ASSIGNMENT:
Return the data below exactly, but only from the line containing "blue star: moved" through the line containing "red semicircle: moved 37 px right", with both of those lines included.

DATA TO EXAMINE:
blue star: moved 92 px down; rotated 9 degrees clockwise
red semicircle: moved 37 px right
--
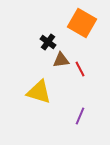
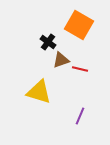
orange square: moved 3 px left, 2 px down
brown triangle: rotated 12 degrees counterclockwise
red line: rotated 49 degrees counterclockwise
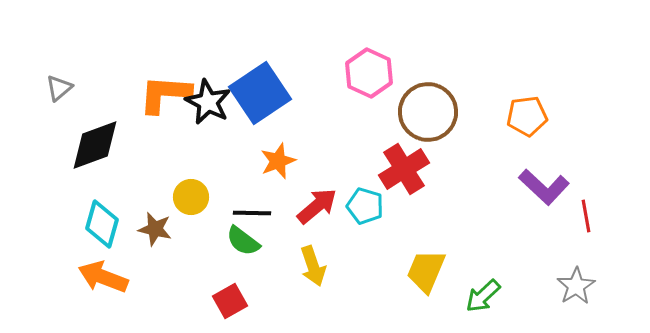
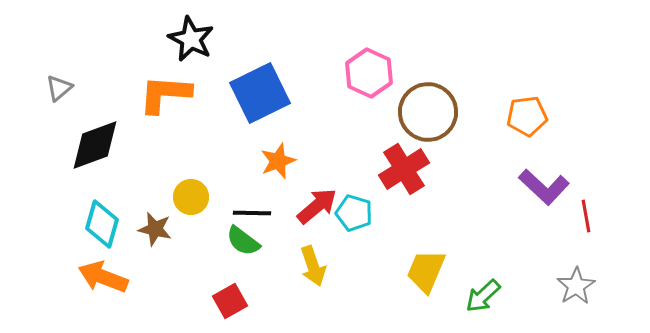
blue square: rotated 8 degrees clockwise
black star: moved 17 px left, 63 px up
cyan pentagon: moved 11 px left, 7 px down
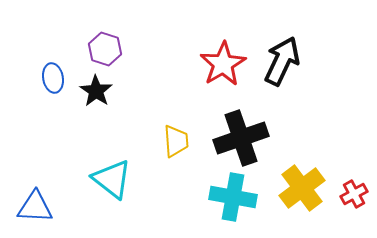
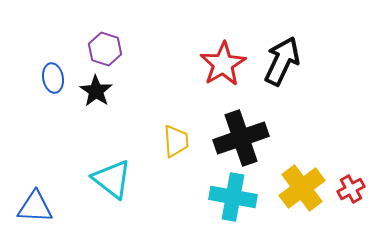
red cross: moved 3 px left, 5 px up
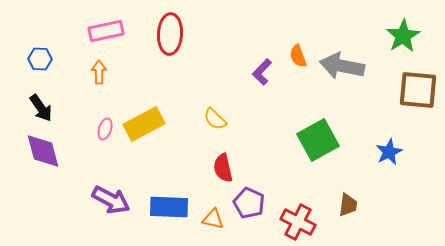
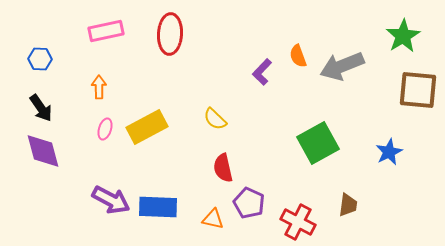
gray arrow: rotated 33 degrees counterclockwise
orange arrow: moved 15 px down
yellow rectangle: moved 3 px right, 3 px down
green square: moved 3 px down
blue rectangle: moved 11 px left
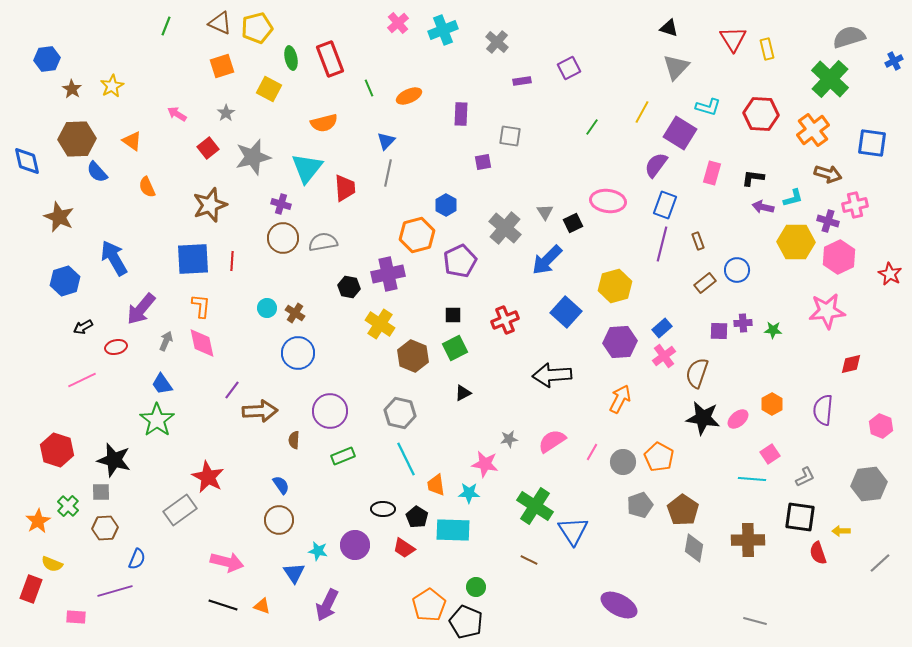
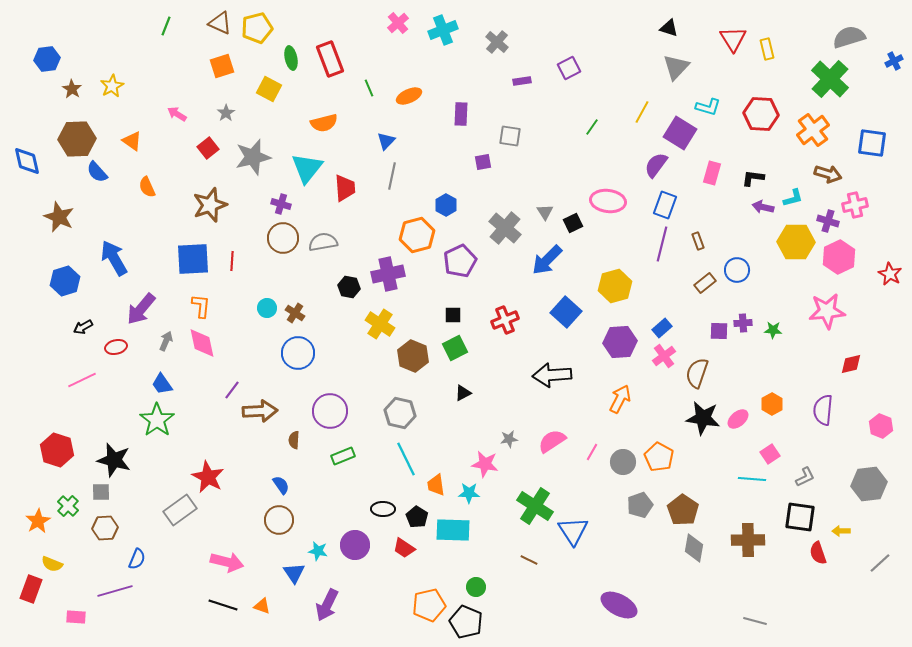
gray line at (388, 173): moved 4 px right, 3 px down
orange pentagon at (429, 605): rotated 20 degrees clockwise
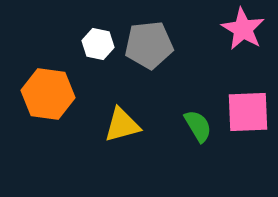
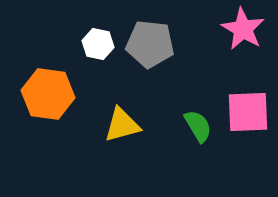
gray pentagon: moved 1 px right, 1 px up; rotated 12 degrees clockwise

TASK ANSWER:
blue star: moved 92 px down; rotated 9 degrees clockwise
red semicircle: moved 37 px right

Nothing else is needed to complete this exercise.